Instance contour data:
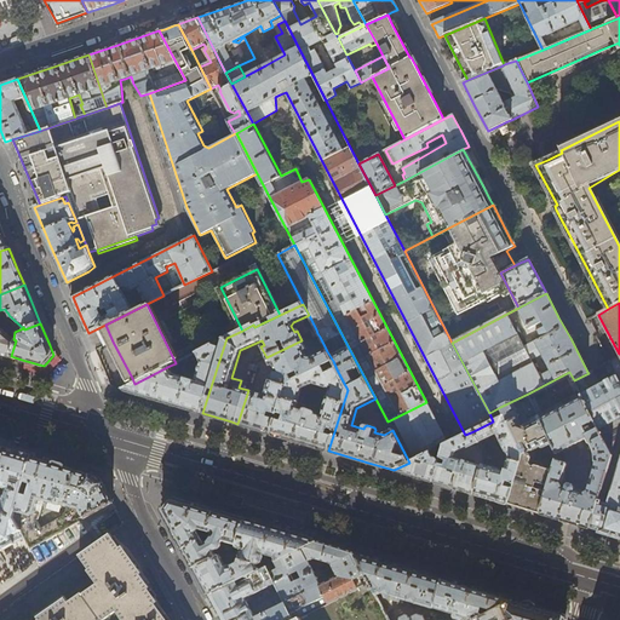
[(0,352),(11,356),(16,340),(13,339),(0,328),(0,352)]
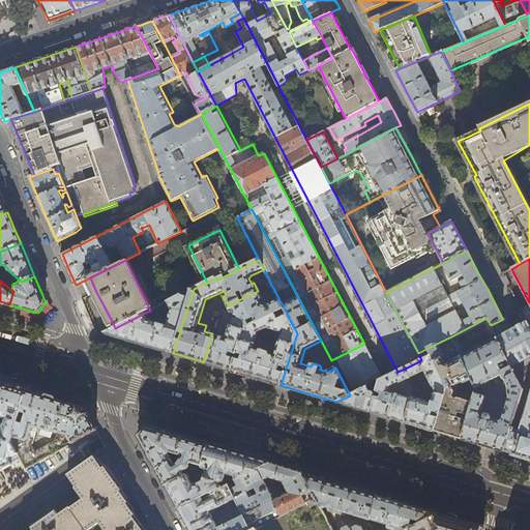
[(148,319),(145,313),(115,328),(105,333),(156,348),(173,353),(194,289),(168,301),(172,310),(167,325),(159,323),(160,320),(157,319),(156,322),(148,319)]
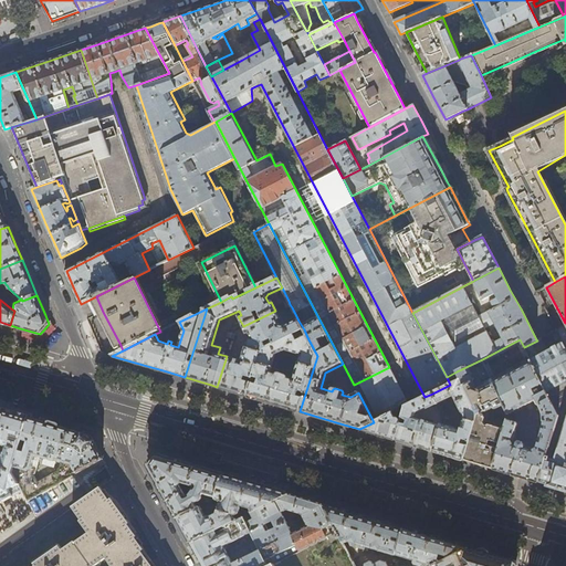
[(275,311),(243,326),(248,335),(250,334),(252,339),(249,341),(245,354),(237,352),(236,359),(227,356),(217,387),(220,388),(248,396),(262,350),(294,335),(304,329),(299,321),(285,327),(281,326),(279,322),(281,321),(275,311)]
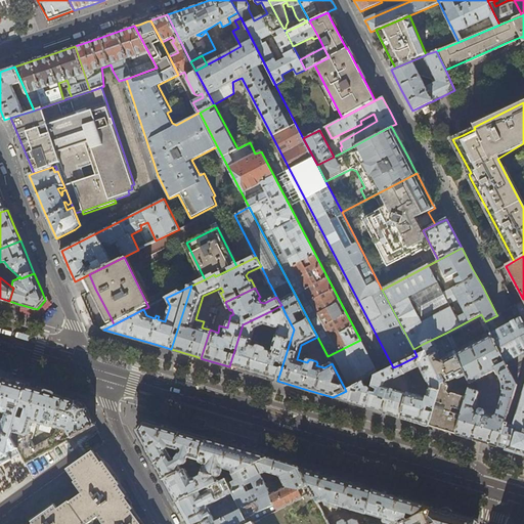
[(523,300),(515,305),(521,318),(508,325),(500,312),(499,313),(496,314),(497,315),(485,321),(491,334),(518,386),(513,402),(521,404),(523,394),(523,300)]
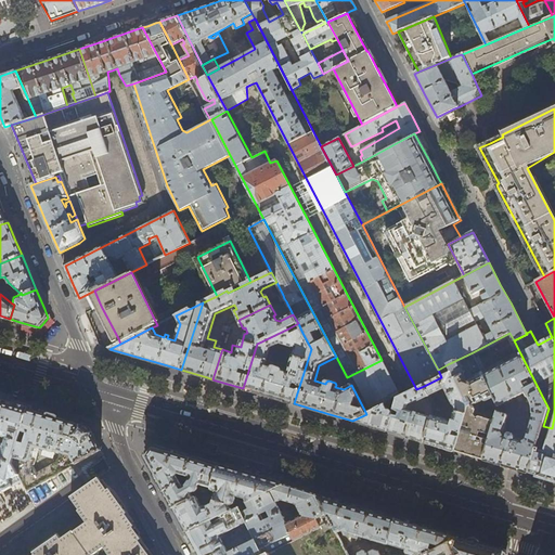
[(311,349),(301,331),(292,335),(288,328),(257,344),(243,388),(279,399),(294,403),(311,349)]
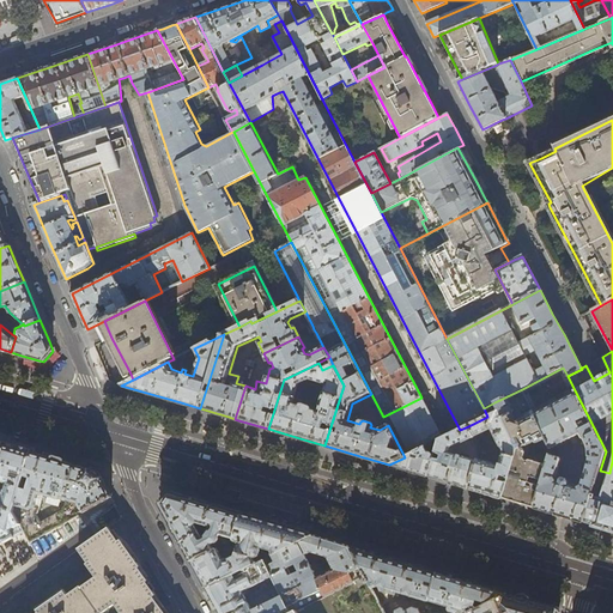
[(534,413),(575,390),(568,376),(563,368),(522,389),(534,413)]
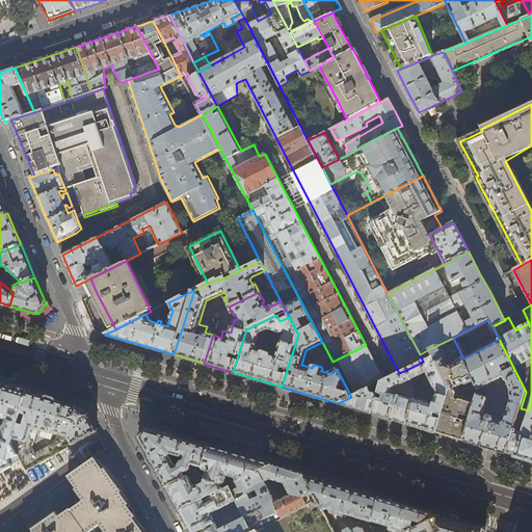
[(463,358),(453,338),(429,349),(449,391),(436,432),(459,440),(463,441),(475,404),(455,398),(458,387),(464,383),(464,384),(466,384),(467,384),(474,381),(463,358)]
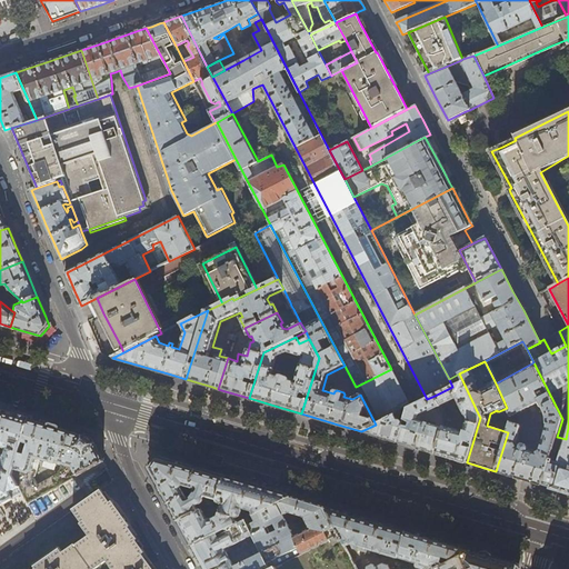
[(541,485),(542,483),(550,458),(557,437),(562,419),(533,362),(496,383),(507,408),(512,418),(508,432),(496,471),(519,478),(541,485)]
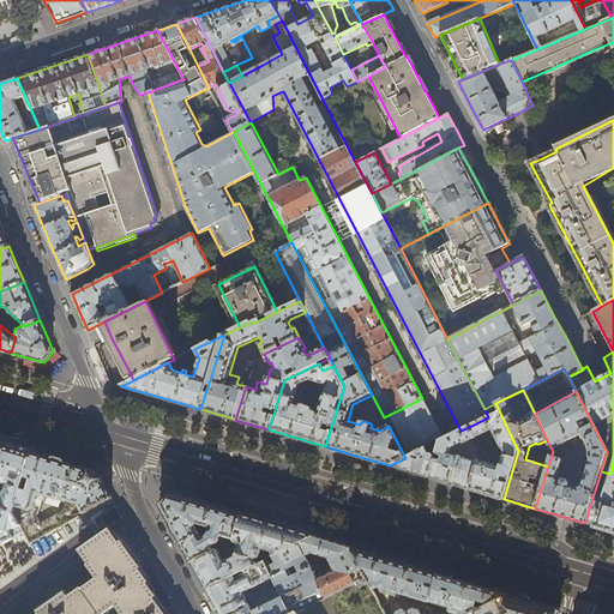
[(391,416),(411,453),(443,437),(423,399),(391,416)]
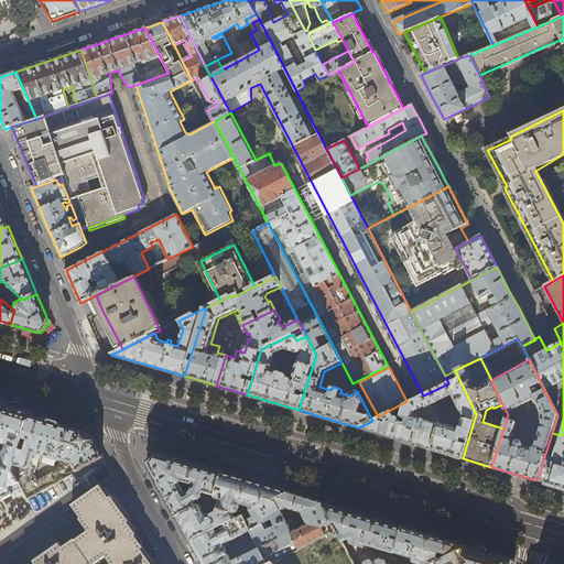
[(476,414),(455,370),(445,376),(448,383),(431,392),(436,403),(452,396),(463,418),(459,431),(456,430),(455,427),(440,422),(440,424),(431,449),(449,455),(463,458),(476,414)]
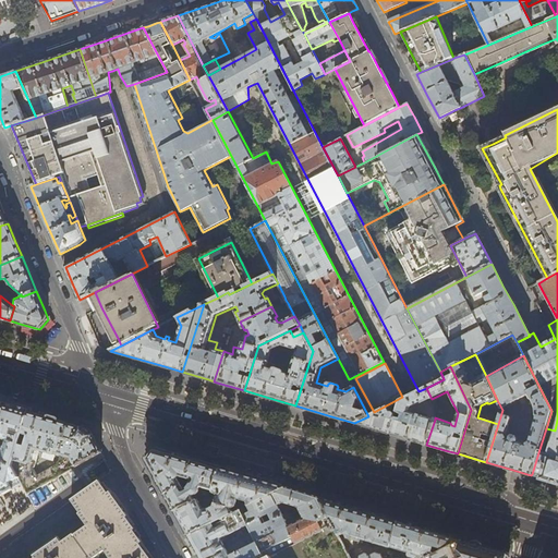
[(426,445),(435,420),(426,417),(427,415),(421,413),(420,415),(411,412),(412,408),(432,399),(426,388),(419,391),(395,403),(396,407),(398,407),(395,415),(395,413),(392,412),(391,412),(390,413),(387,407),(368,416),(354,423),(386,433),(410,439),(426,445)]
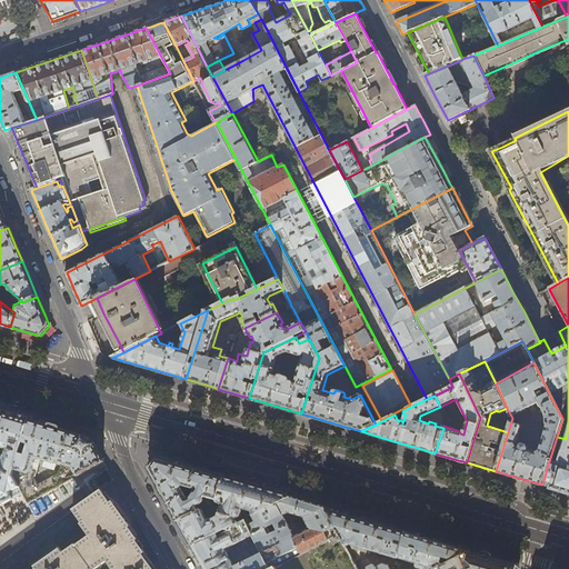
[(22,442),(29,420),(12,415),(0,410),(0,505),(22,492),(13,475),(20,452),(22,442)]
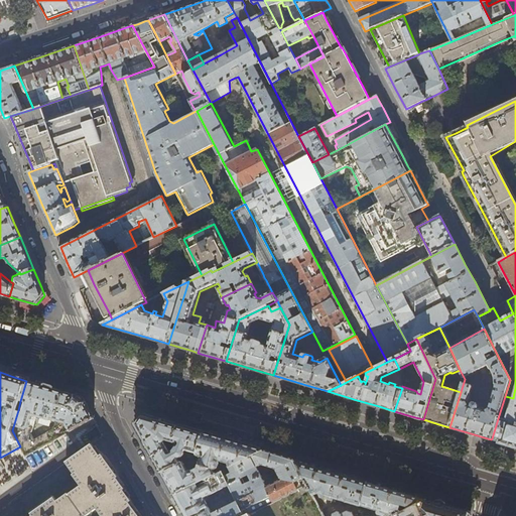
[(20,401),(26,402),(23,412),(18,410),(12,430),(20,446),(25,456),(46,443),(94,417),(91,412),(86,403),(76,395),(49,387),(26,381),(20,401)]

DESCRIPTION OF THE TASK
Repeat, exactly and in full, each line from the start of the data to the line that contains "[(534,413),(575,390),(568,376),(563,368),(522,389),(534,413)]". Pictures do not go in.

THE COMPLETED TASK
[(0,352),(11,356),(16,340),(13,339),(0,328),(0,352)]
[(148,319),(145,313),(115,328),(105,333),(156,348),(173,353),(194,289),(168,301),(172,310),(167,325),(159,323),(160,320),(157,319),(156,322),(148,319)]
[(275,311),(243,326),(248,335),(250,334),(252,339),(249,341),(245,354),(237,352),(236,359),(227,356),(217,387),(220,388),(248,396),(262,350),(294,335),(304,329),(299,321),(285,327),(281,326),(279,322),(281,321),(275,311)]
[(523,300),(515,305),(521,318),(508,325),(500,312),(499,313),(496,314),(497,315),(485,321),(491,334),(518,386),(513,402),(521,404),(523,394),(523,300)]
[(311,349),(301,331),(292,335),(288,328),(257,344),(243,388),(279,399),(294,403),(311,349)]
[(534,413),(575,390),(568,376),(563,368),(522,389),(534,413)]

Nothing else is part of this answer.